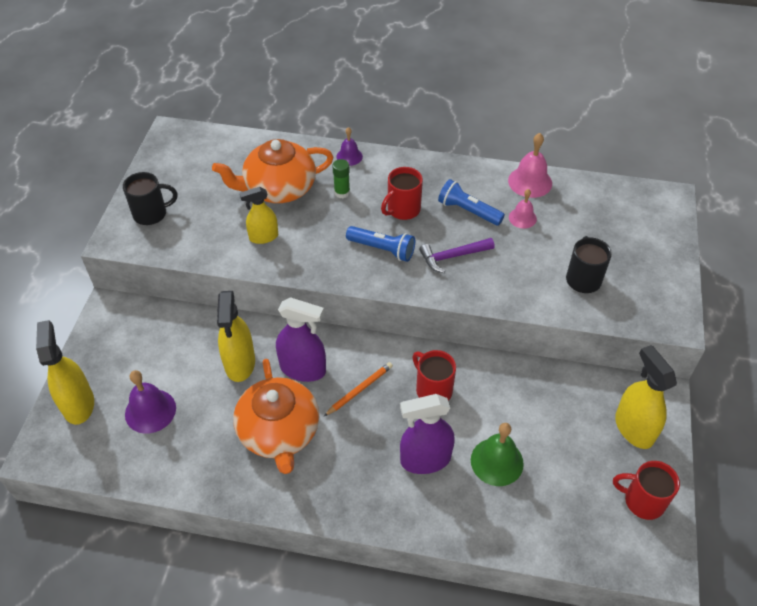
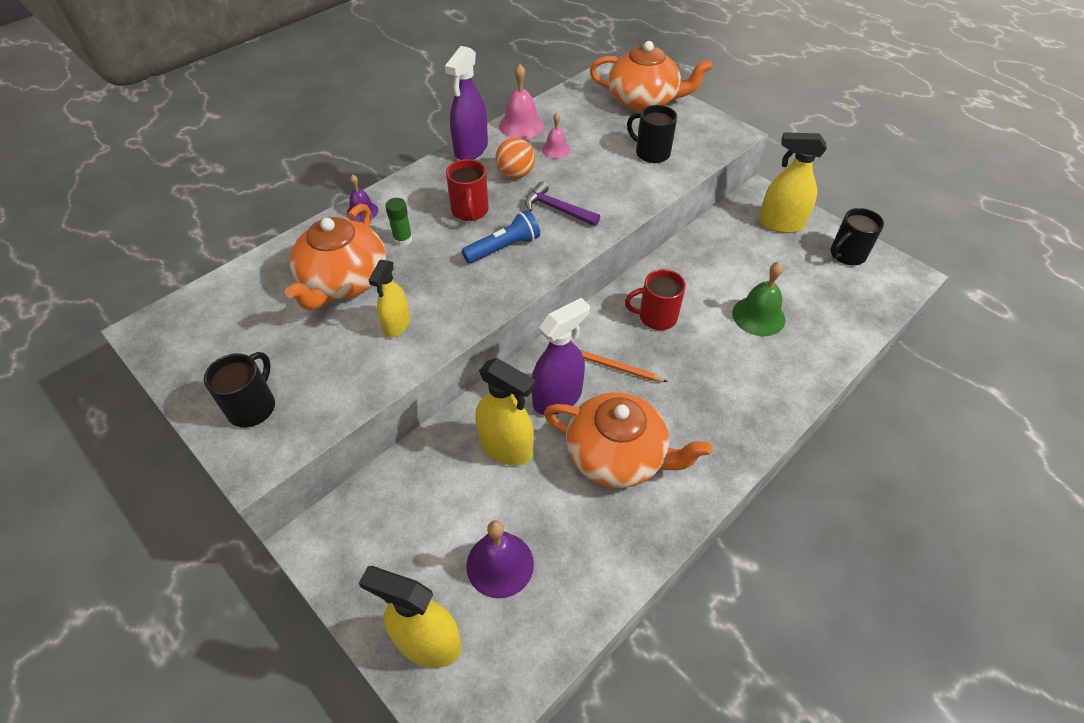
camera: 55 degrees left, 0 degrees up
orange pencil [324,362,393,416] -> orange pencil turned 60 degrees counterclockwise [580,350,668,382]
purple spray bottle [400,394,455,474] -> purple spray bottle moved to [444,46,488,160]
purple hammer [419,238,495,273] -> purple hammer turned 105 degrees clockwise [525,181,600,226]
blue flashlight [438,179,505,226] -> orange ball [495,137,535,179]
red mug [613,461,680,520] -> black mug [831,208,884,265]
none -> orange teapot [590,41,713,111]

_ _ _ _

# [Exercise goal]
Could you work out how many lines of the data above contain the word "orange"? Give only the number.

# [The completed task]
3